§ **Directions for this task**
Output only the lines below from the one holding "none -> grey brick B4:C6 level 1" down to the one holding "none -> tan tile E10 level 1", both end lines included and every picture dropped.

*** Input Section Begins ***

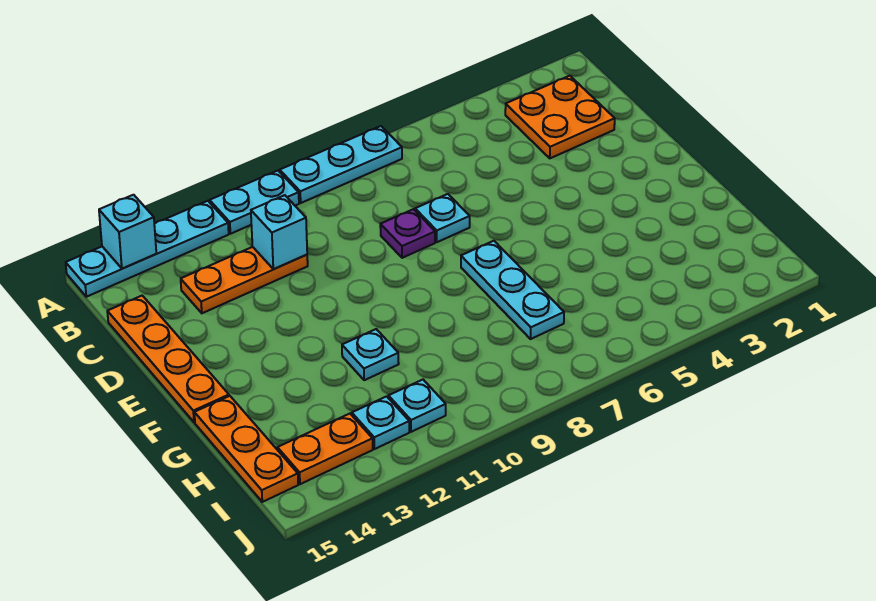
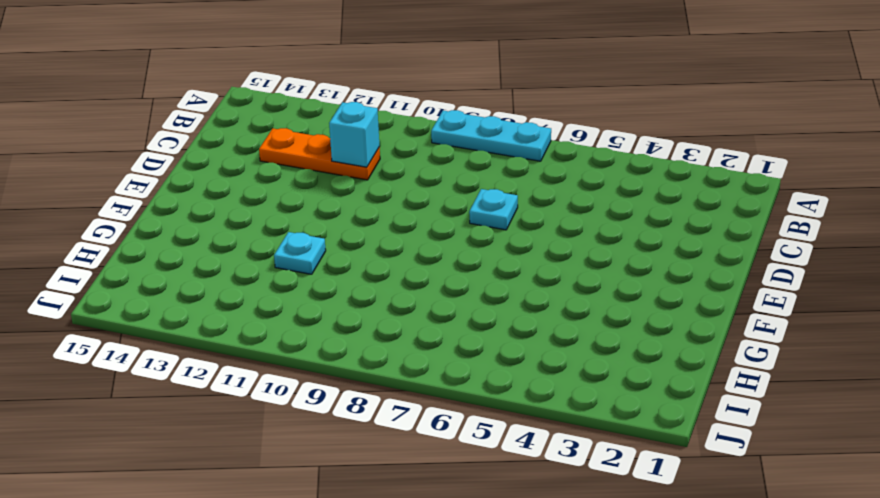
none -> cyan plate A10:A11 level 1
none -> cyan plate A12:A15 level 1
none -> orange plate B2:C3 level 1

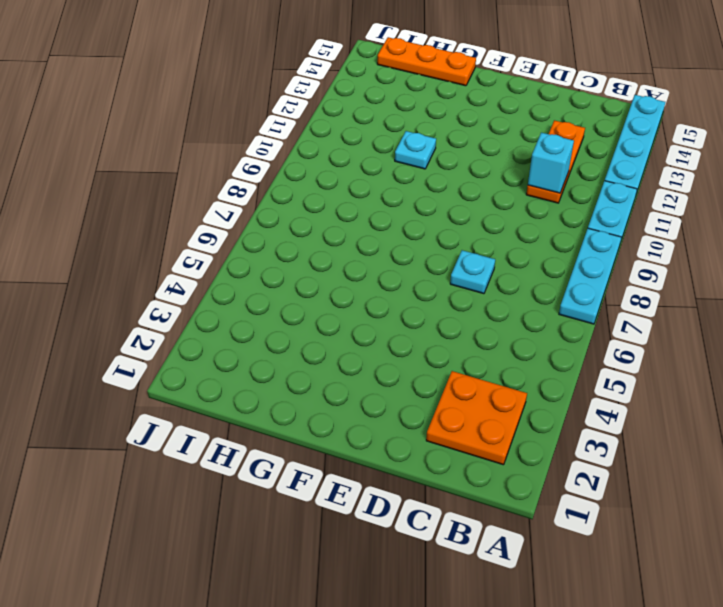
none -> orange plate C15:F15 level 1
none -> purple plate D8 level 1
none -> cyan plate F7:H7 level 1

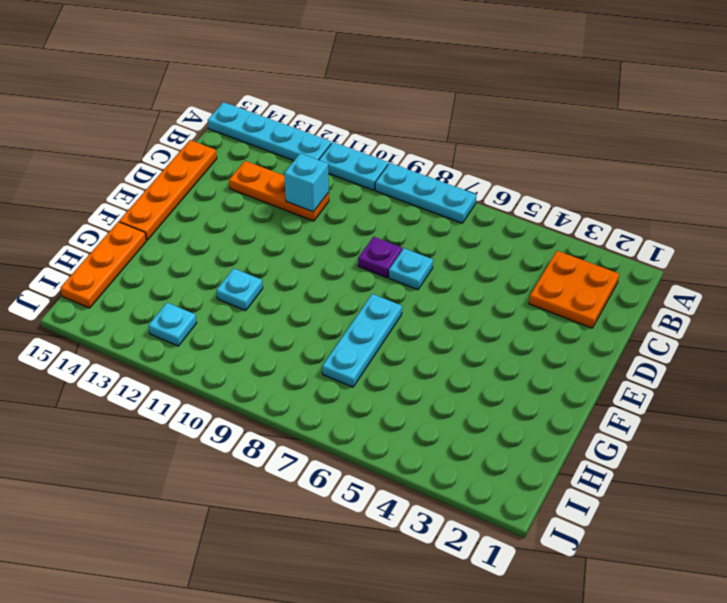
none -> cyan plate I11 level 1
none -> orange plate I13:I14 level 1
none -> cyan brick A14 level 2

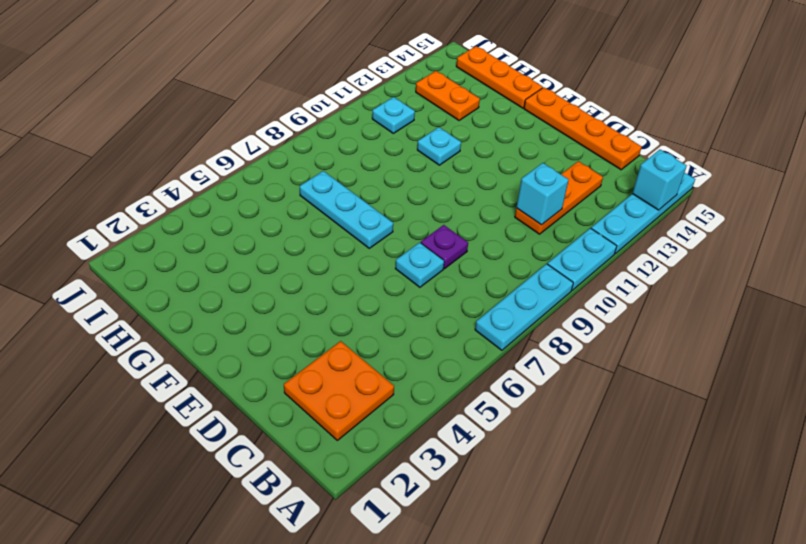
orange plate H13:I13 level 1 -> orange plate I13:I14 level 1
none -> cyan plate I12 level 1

*** Input Section Ends ***
*** Input Section Begins ***

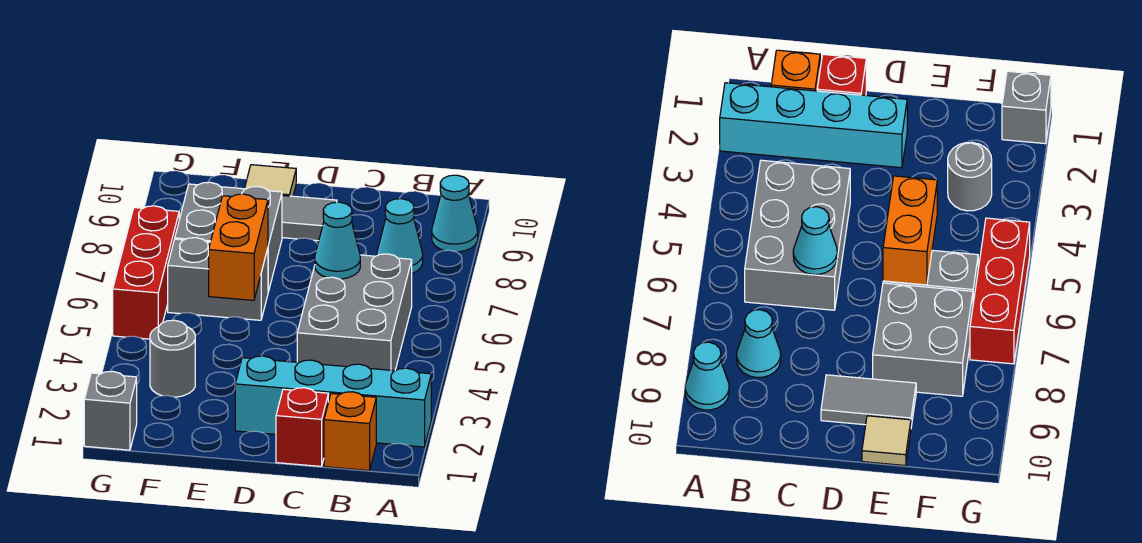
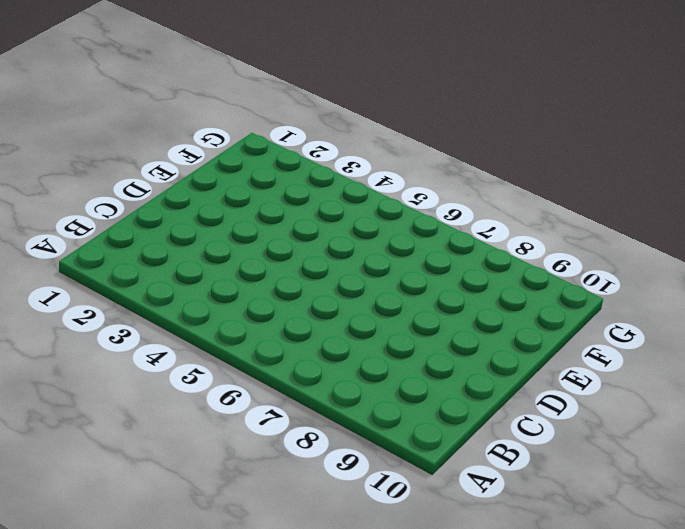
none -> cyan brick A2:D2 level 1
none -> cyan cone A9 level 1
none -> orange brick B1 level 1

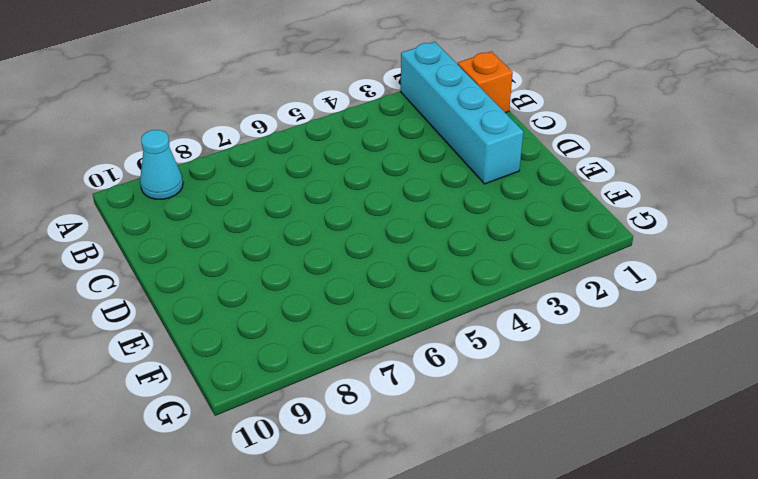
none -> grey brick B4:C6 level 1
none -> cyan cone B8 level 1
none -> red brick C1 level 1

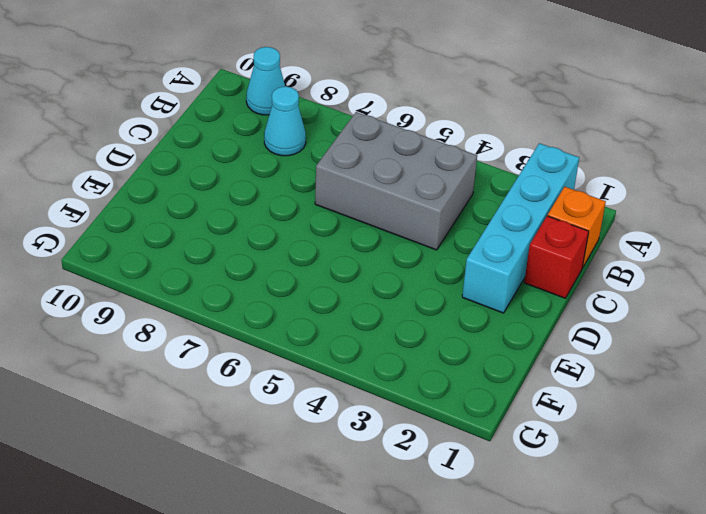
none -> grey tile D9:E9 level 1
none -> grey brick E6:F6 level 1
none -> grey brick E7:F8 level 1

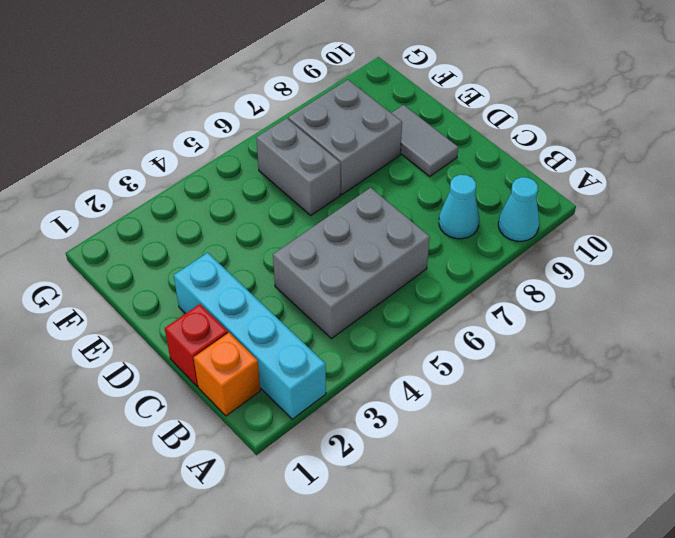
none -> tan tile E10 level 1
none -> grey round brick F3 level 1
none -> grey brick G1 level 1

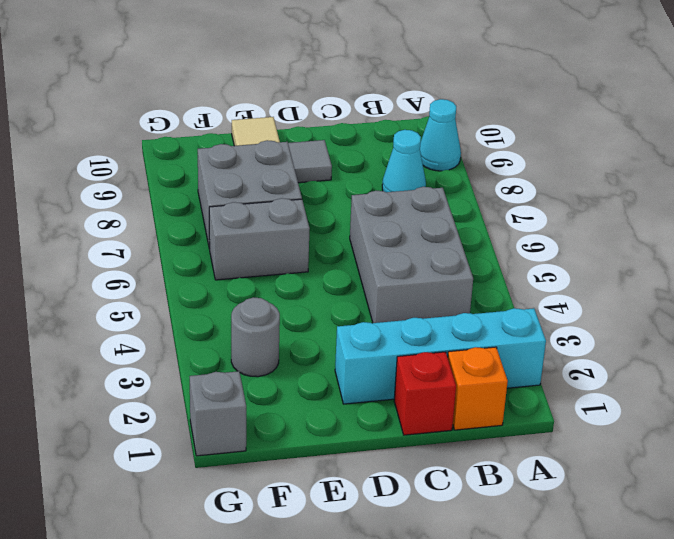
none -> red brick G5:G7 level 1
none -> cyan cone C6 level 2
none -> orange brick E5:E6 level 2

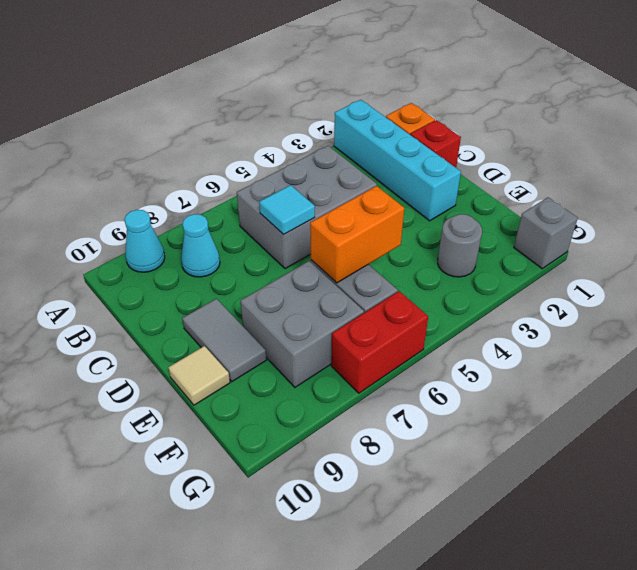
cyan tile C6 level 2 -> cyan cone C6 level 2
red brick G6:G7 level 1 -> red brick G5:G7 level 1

*** Input Section Ends ***
*** Input Section Begins ***

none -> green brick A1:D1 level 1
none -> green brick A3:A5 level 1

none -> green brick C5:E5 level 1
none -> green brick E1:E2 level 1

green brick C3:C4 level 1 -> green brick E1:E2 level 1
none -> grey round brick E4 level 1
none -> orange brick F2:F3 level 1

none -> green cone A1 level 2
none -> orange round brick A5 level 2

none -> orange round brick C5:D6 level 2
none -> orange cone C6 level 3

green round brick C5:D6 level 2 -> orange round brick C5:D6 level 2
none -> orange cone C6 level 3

*** Input Section Ends ***

§ **Final answer**
none -> grey brick B4:C6 level 1
none -> cyan cone B8 level 1
none -> red brick C1 level 1

none -> grey tile D9:E9 level 1
none -> grey brick E6:F6 level 1
none -> grey brick E7:F8 level 1

none -> tan tile E10 level 1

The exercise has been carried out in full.